Exercise brief — I need the lines from the one holding "DHT2 pin GND: GND -> none" to the last line of the data below repeated exactly, both included, without pictures.

Exercise data —
□ □ □
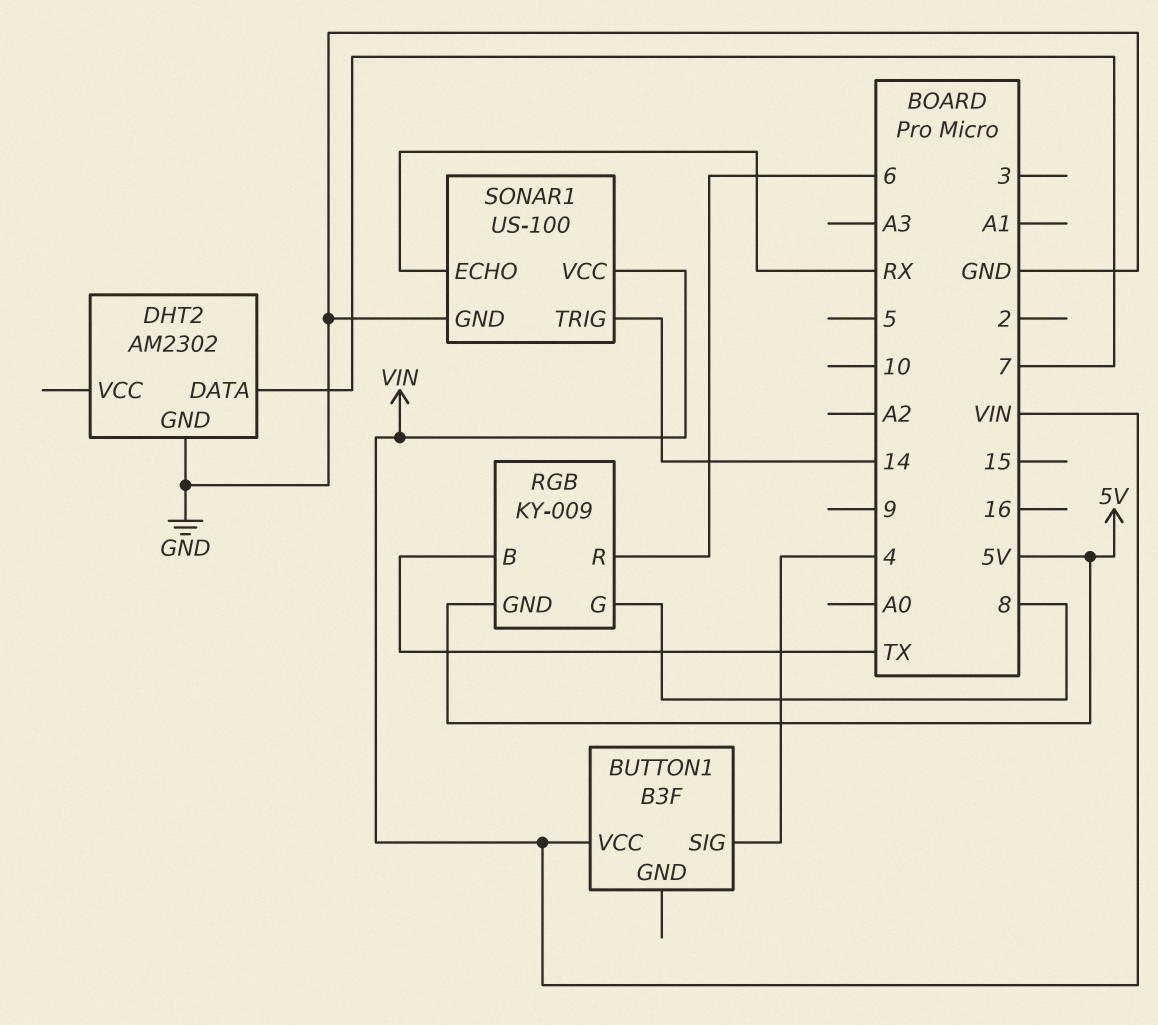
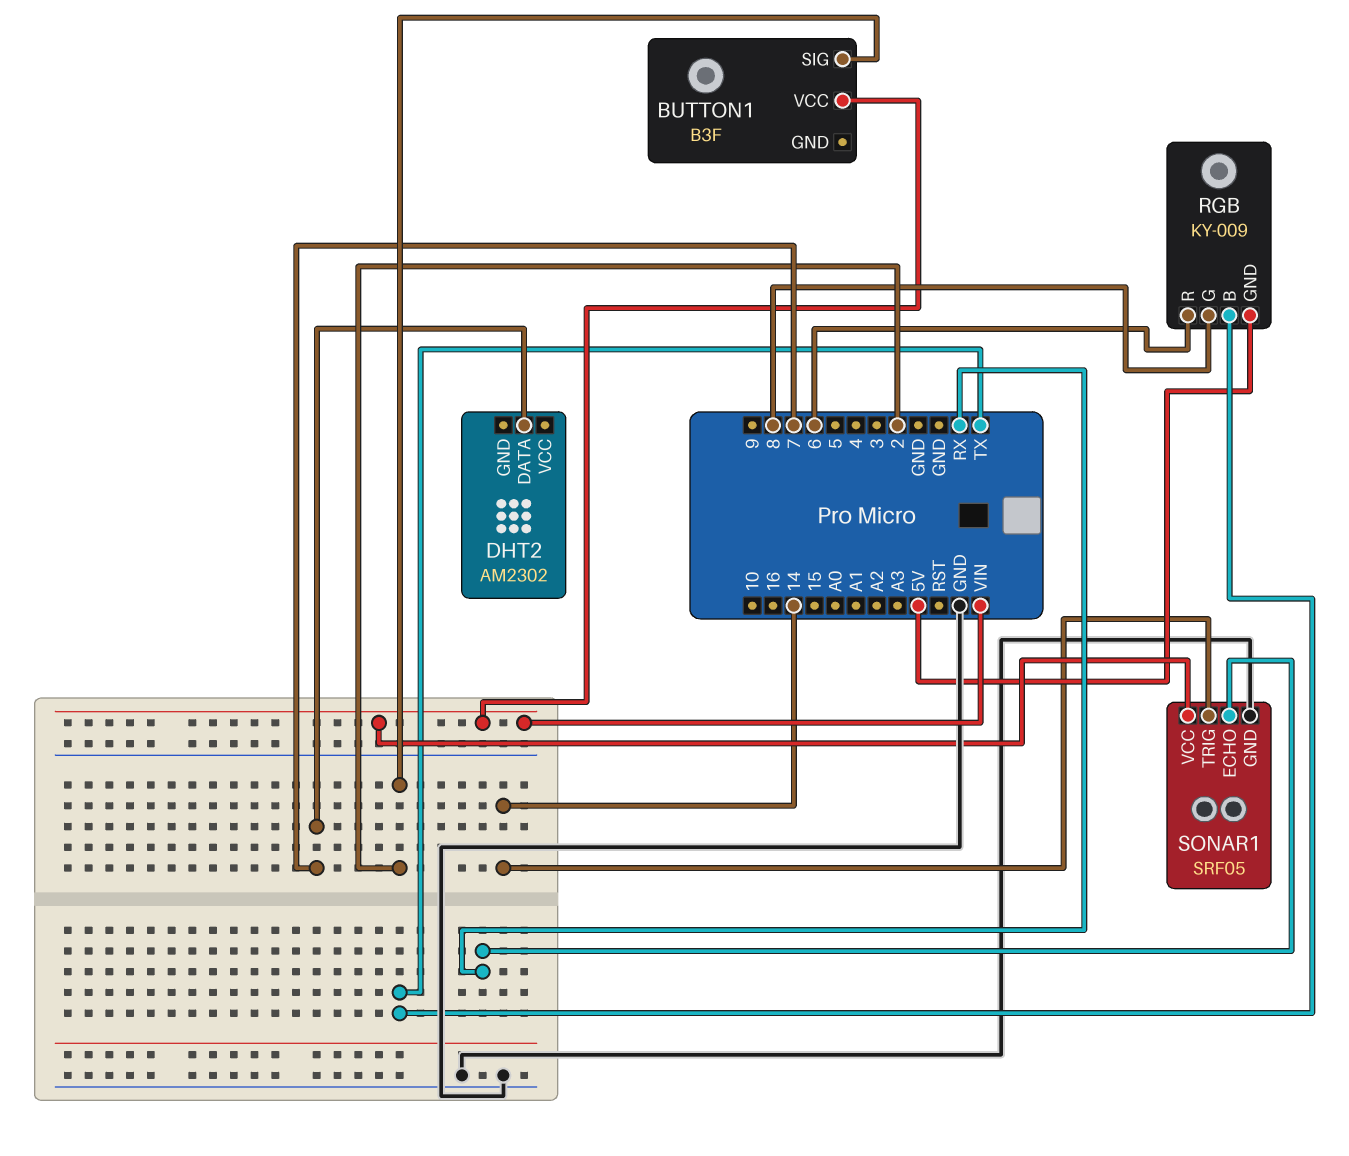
BUTTON1 pin SIG: 4 -> 2
DHT2 pin GND: GND -> none
SONAR1: US-100 -> SRF05

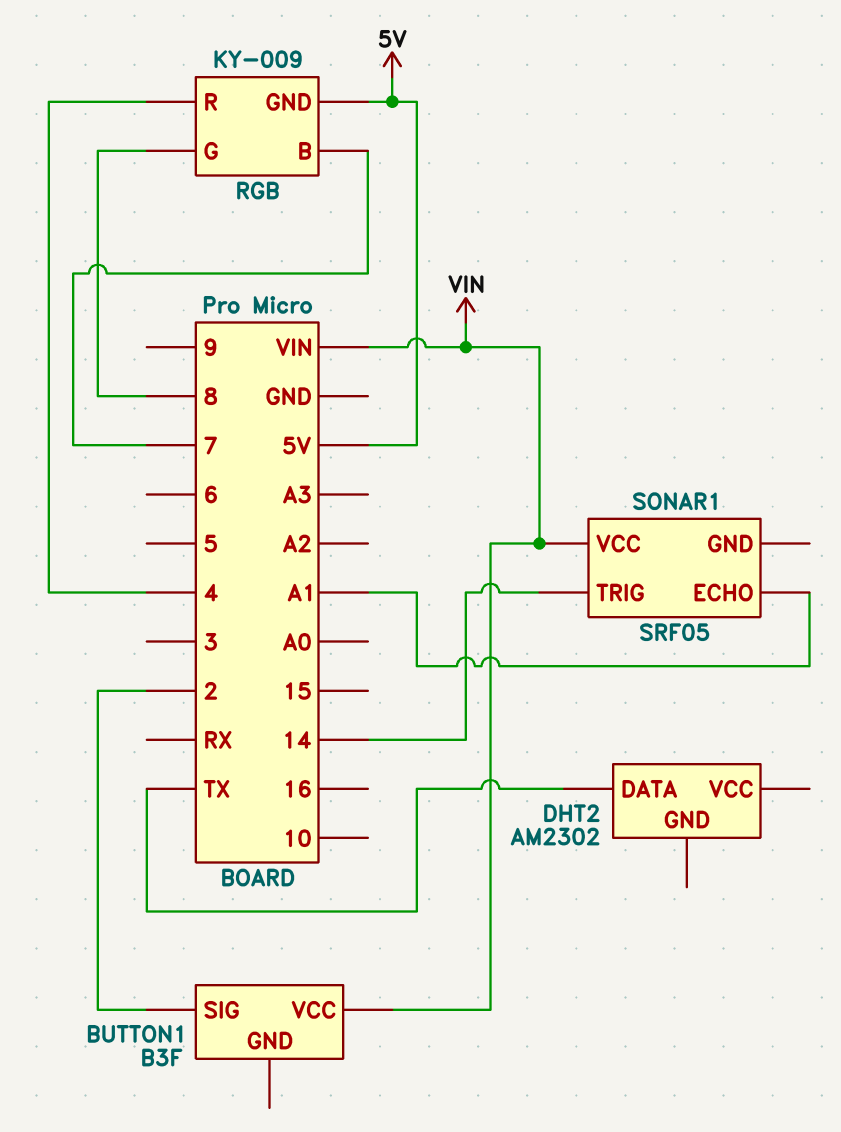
DHT2 pin DATA: 7 -> TX
RGB pin B: TX -> 7
RGB pin R: 6 -> 4
SONAR1 pin ECHO: RX -> A1
SONAR1 pin GND: GND -> none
□ □ □
Exercise response —
DHT2 pin GND: GND -> none
SONAR1: US-100 -> SRF05

DHT2 pin DATA: 7 -> TX
RGB pin B: TX -> 7
RGB pin R: 6 -> 4
SONAR1 pin ECHO: RX -> A1
SONAR1 pin GND: GND -> none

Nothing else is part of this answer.